TO DO: Below are records; copy every line among them that contains the word "turquoise".
─── TASK INPUTS
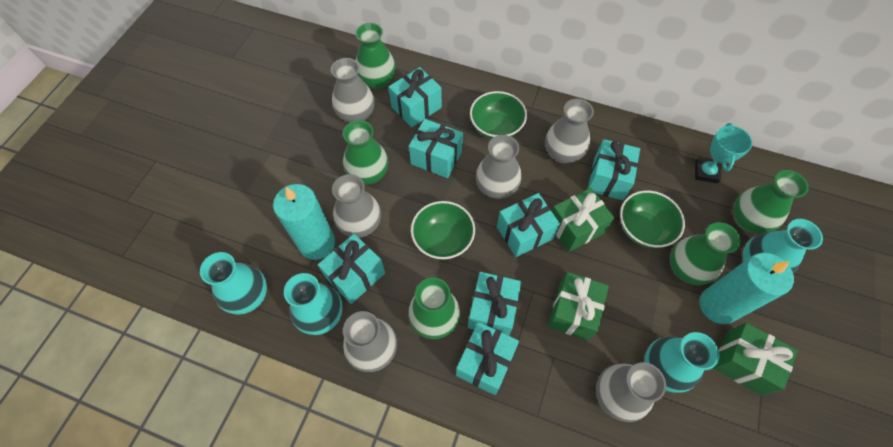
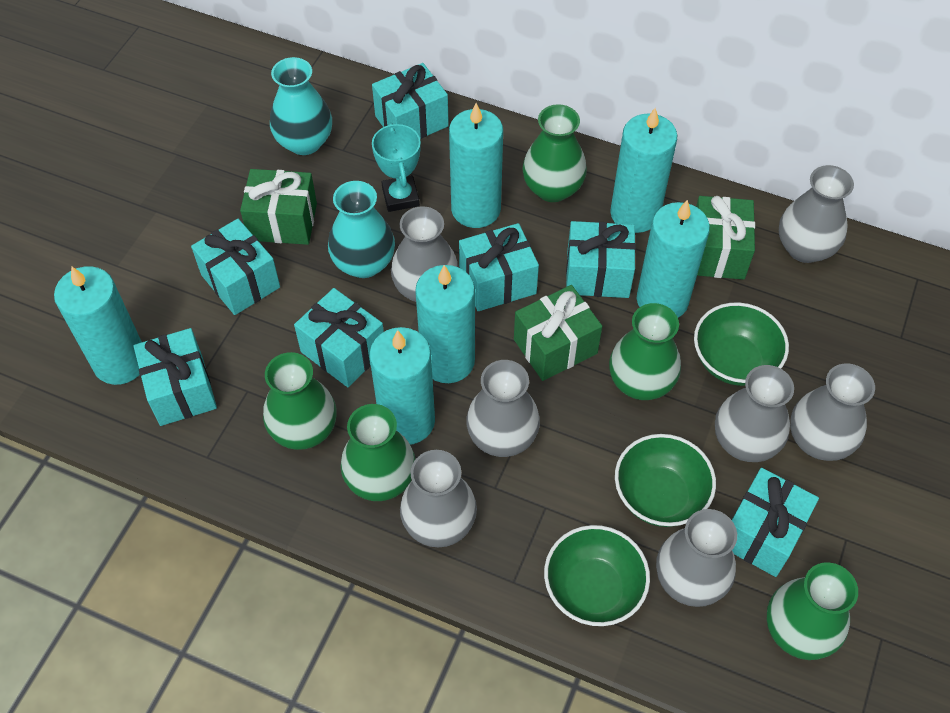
grey vase: 6 -> 7
turquoise candle: 2 -> 6
turquoise vase: 4 -> 2

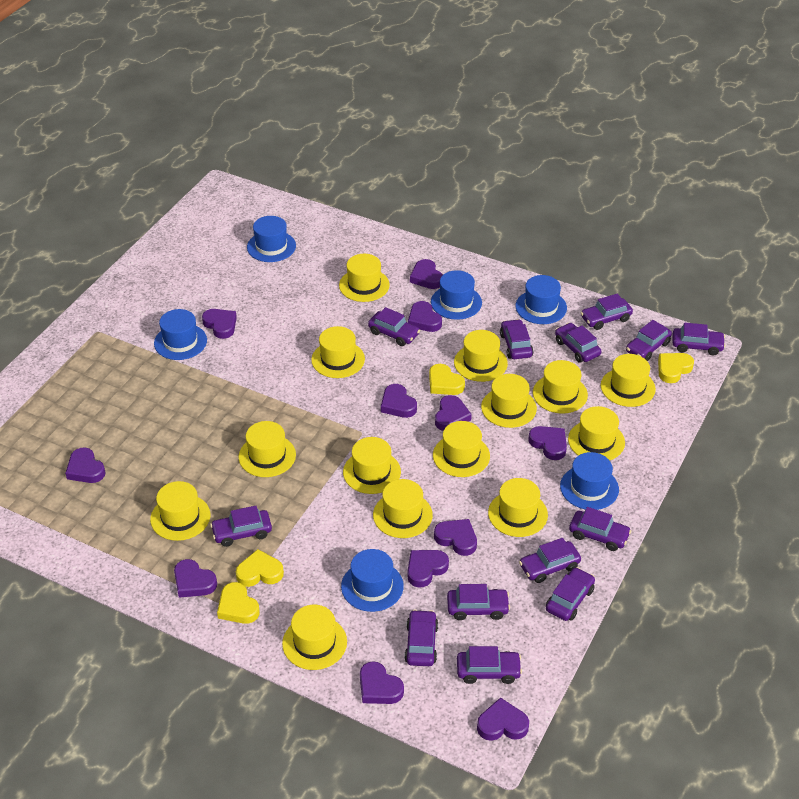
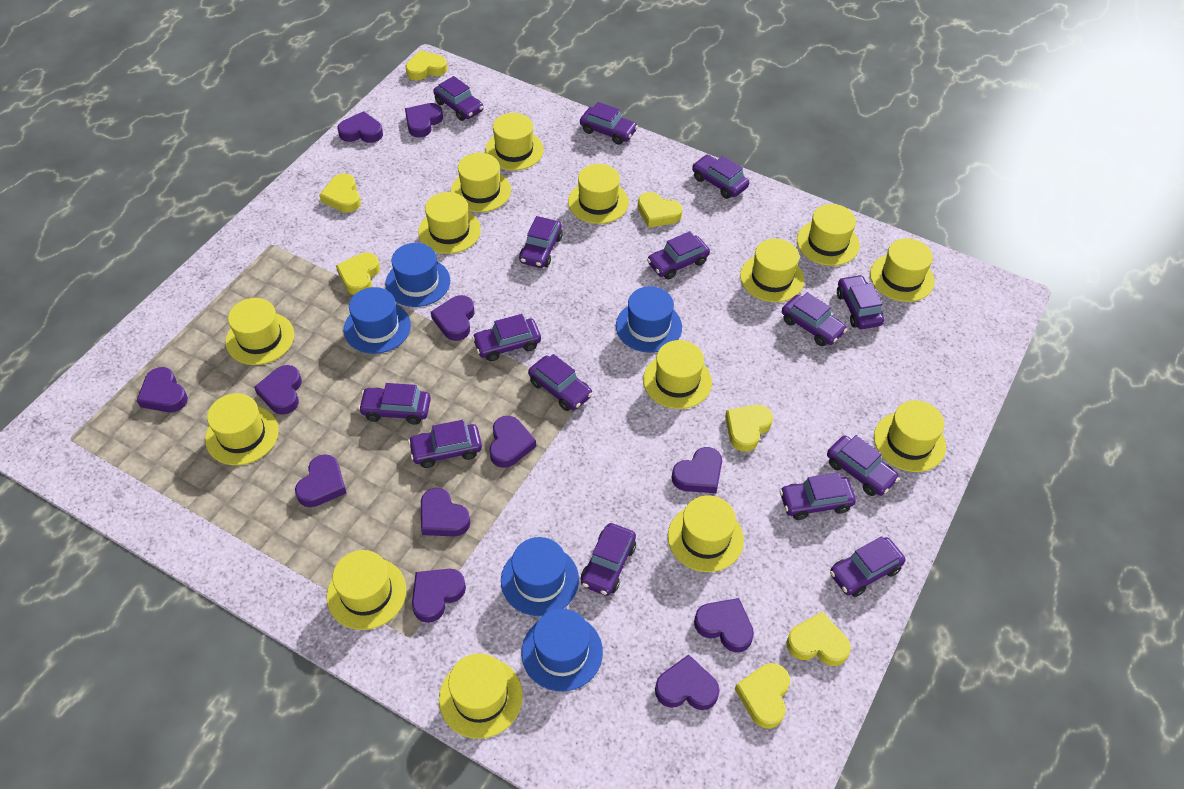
blue hat: 6 -> 5
purple car: 13 -> 15
yellow heart: 4 -> 7

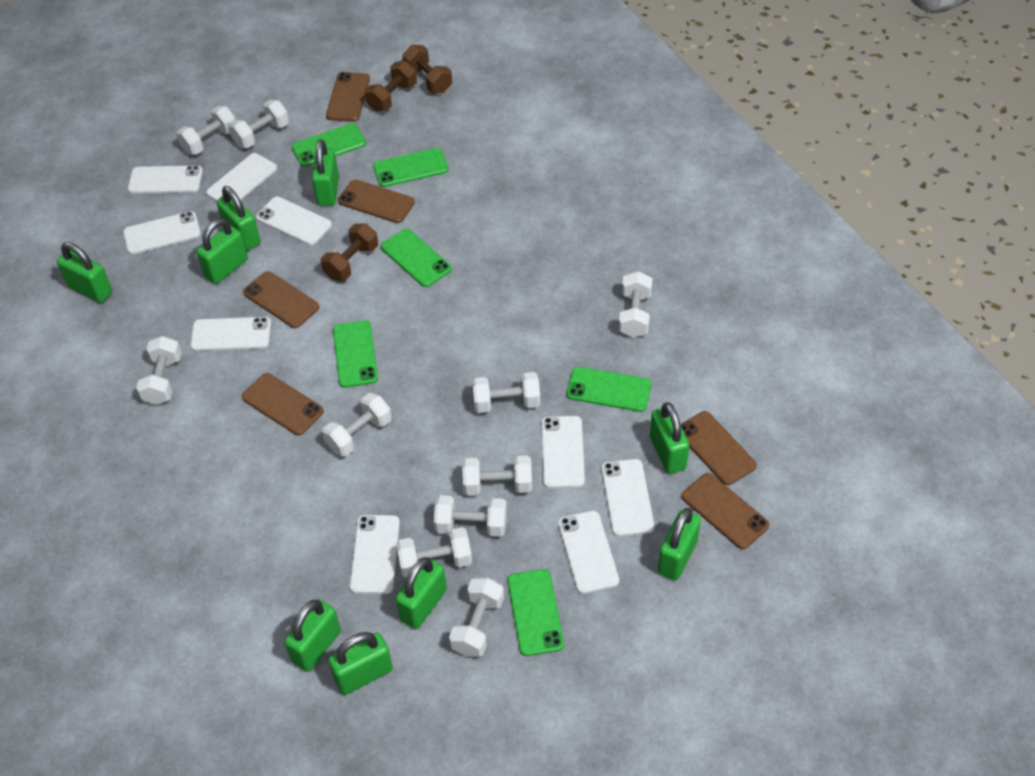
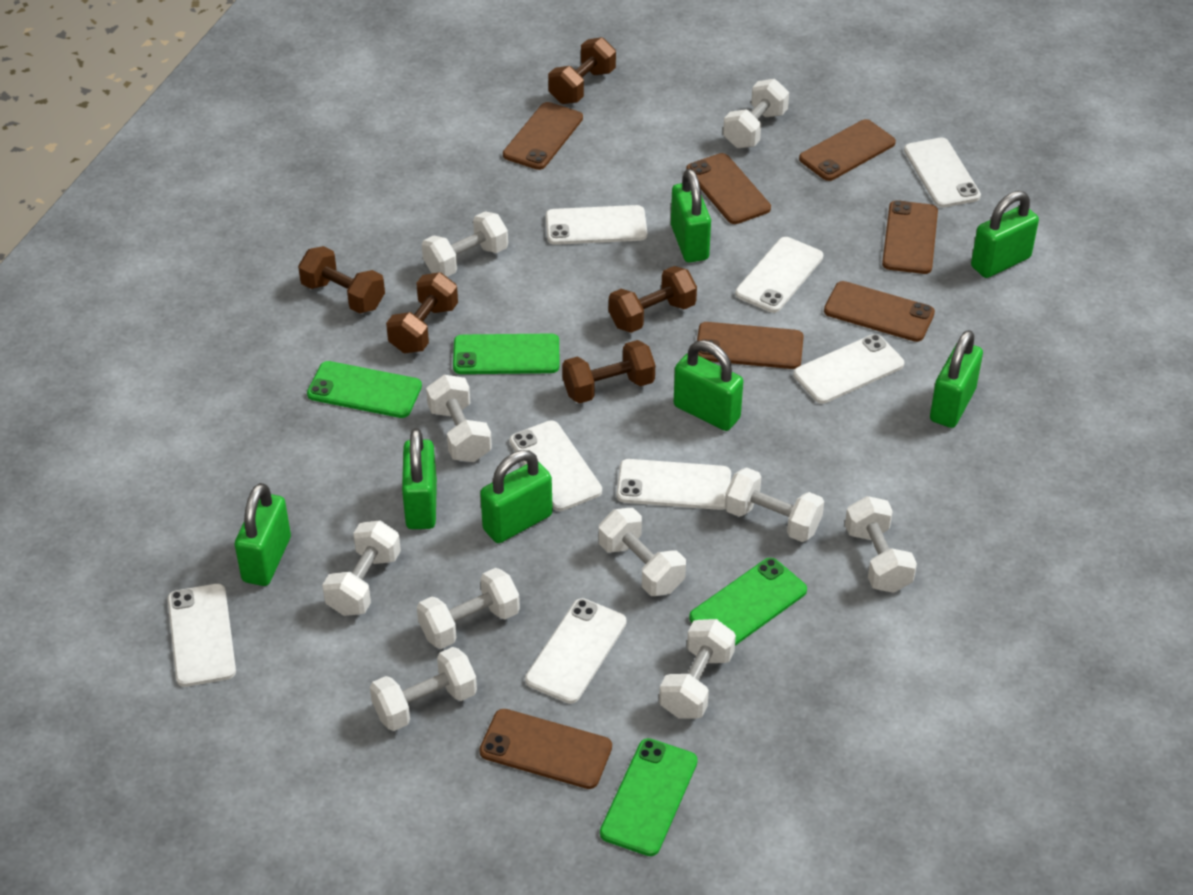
brown dumbbell: 3 -> 5
brown phone: 6 -> 7
green padlock: 9 -> 7
green phone: 6 -> 4
white phone: 9 -> 8

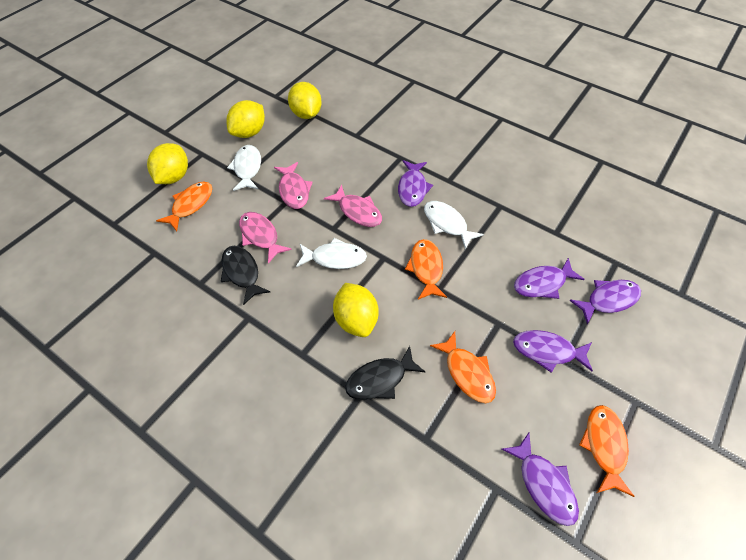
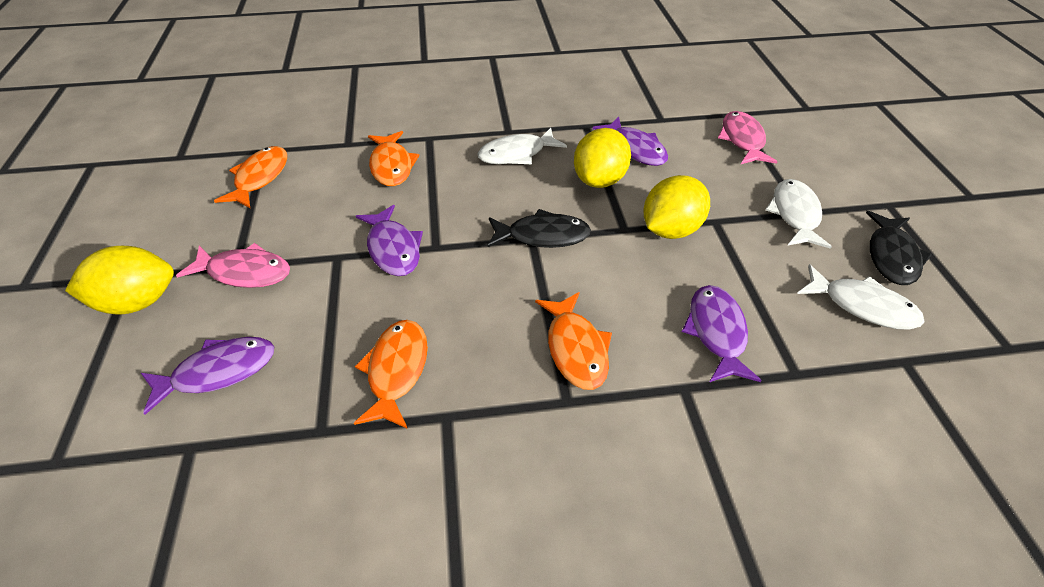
pink fish: 3 -> 2
purple fish: 5 -> 4
yellow lemon: 4 -> 3

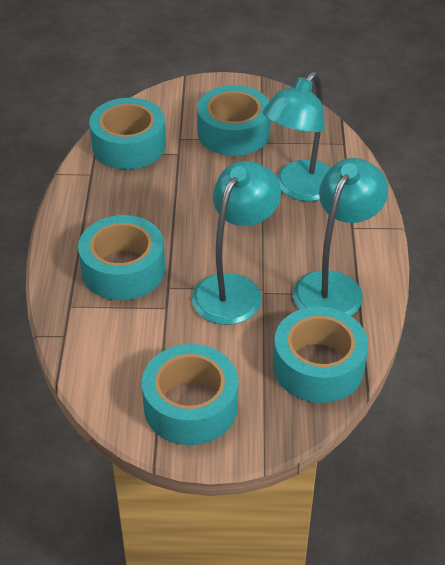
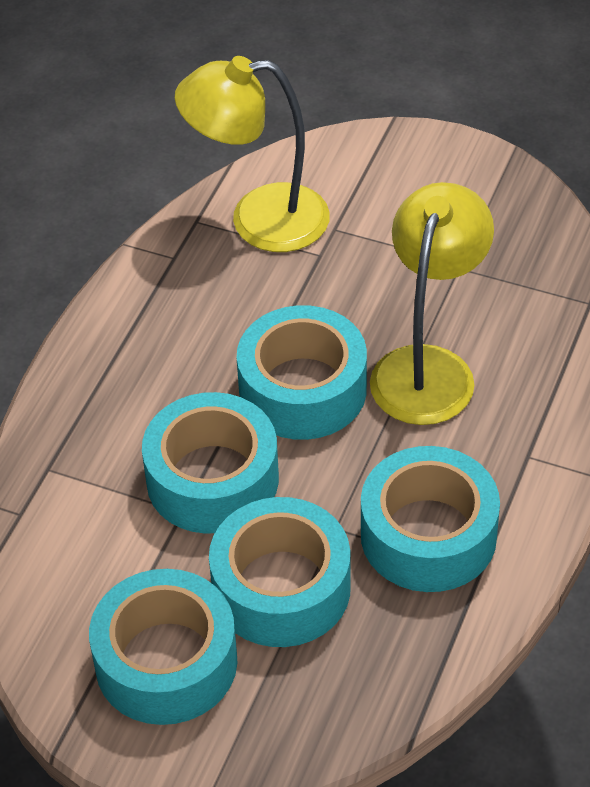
turquoise lamp: 3 -> 0
yellow lamp: 0 -> 2

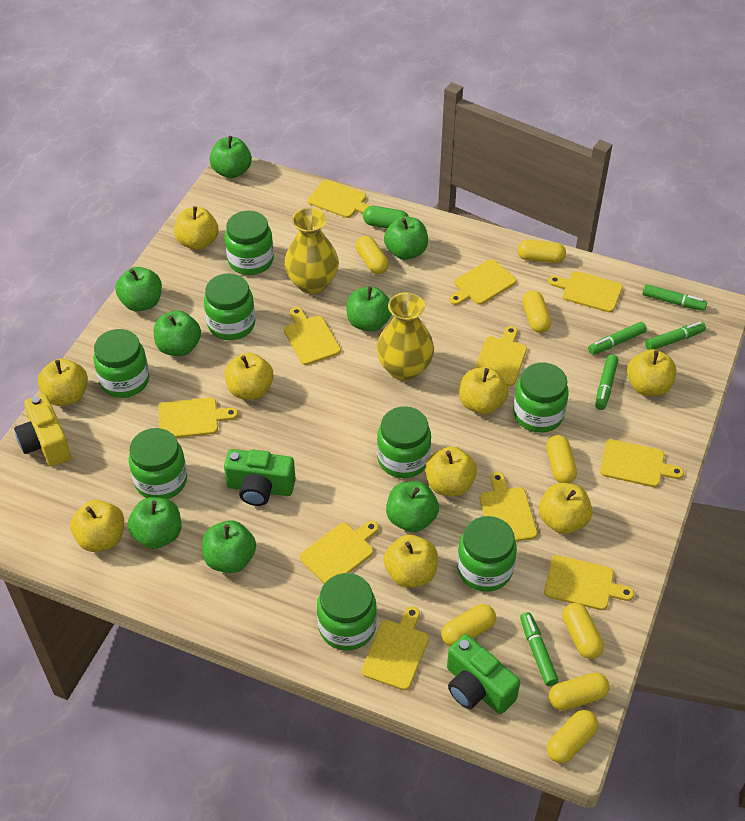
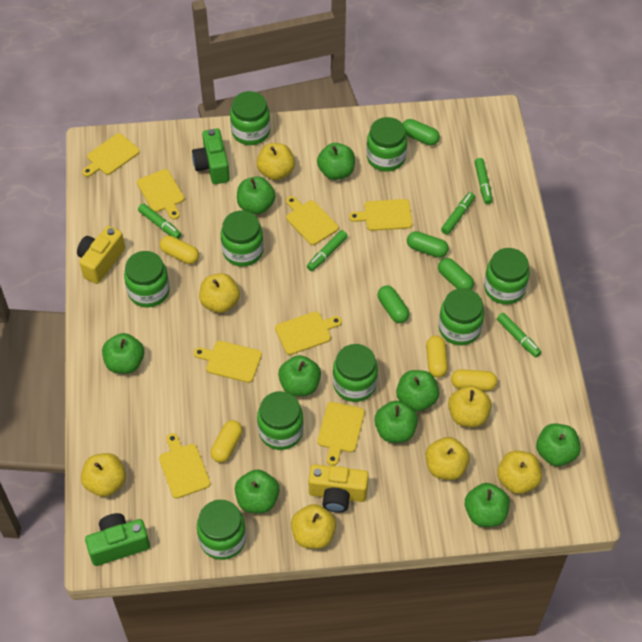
green apple: 8 -> 9
green capsule: 1 -> 4
green jar: 8 -> 9
yellow apple: 9 -> 7
yellow camera: 1 -> 2
yellow capsule: 8 -> 4
yellow cutting board: 11 -> 8
yellow vase: 2 -> 0

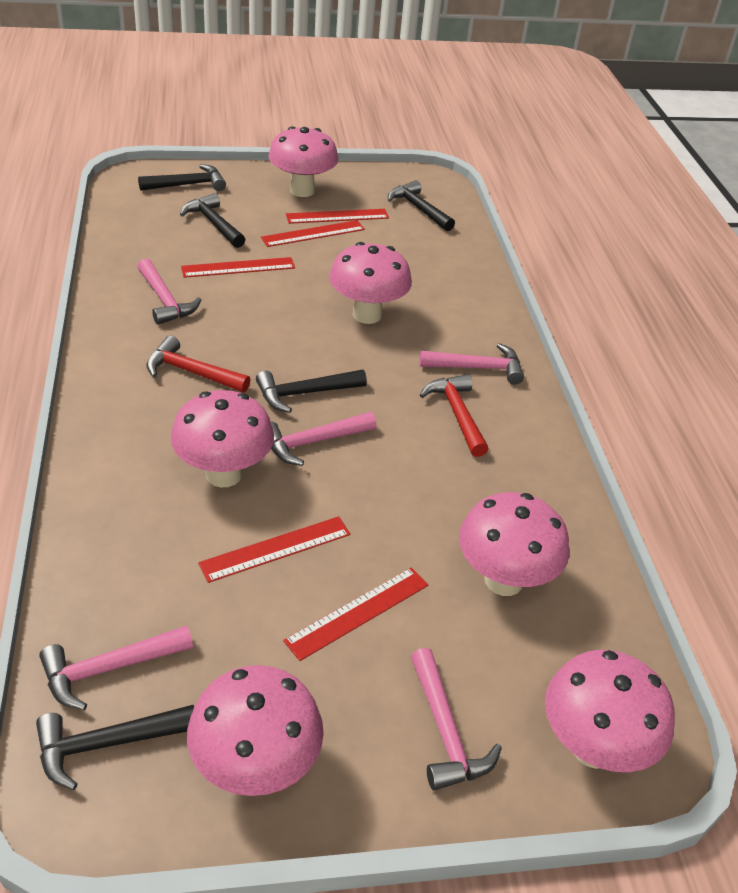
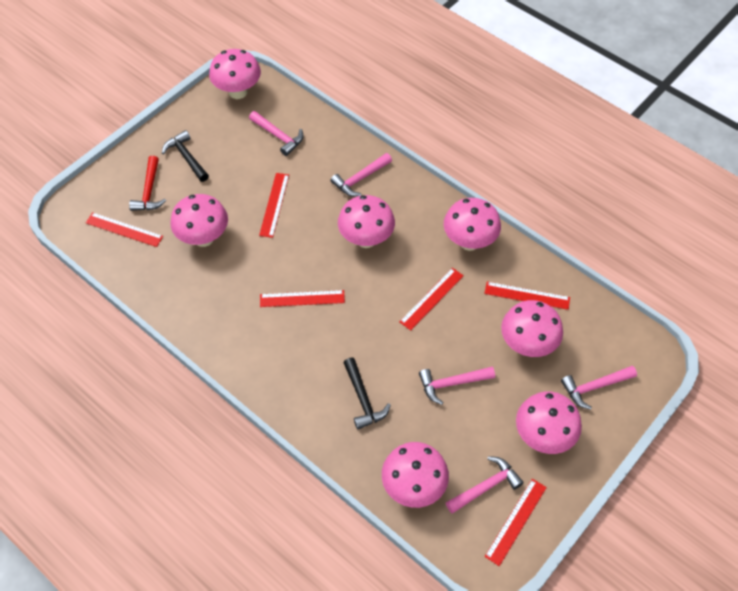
black hammer: 5 -> 2
pink mushroom: 6 -> 7
red hammer: 2 -> 1
red ruler: 5 -> 6

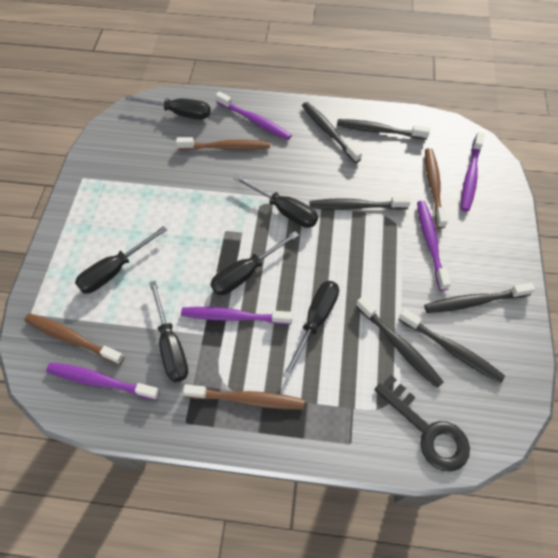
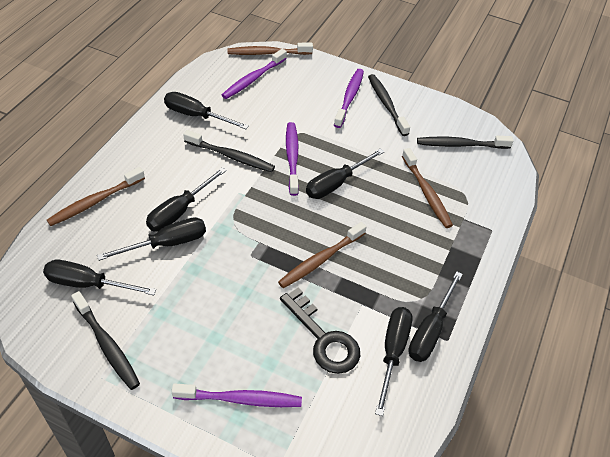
black screwdriver: 6 -> 7
black toothbrush: 6 -> 4
purple toothbrush: 5 -> 4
──────
RESPONSE TO THIS TASK:
turquoise candle: 2 -> 6
turquoise vase: 4 -> 2
turquoise lamp: 3 -> 0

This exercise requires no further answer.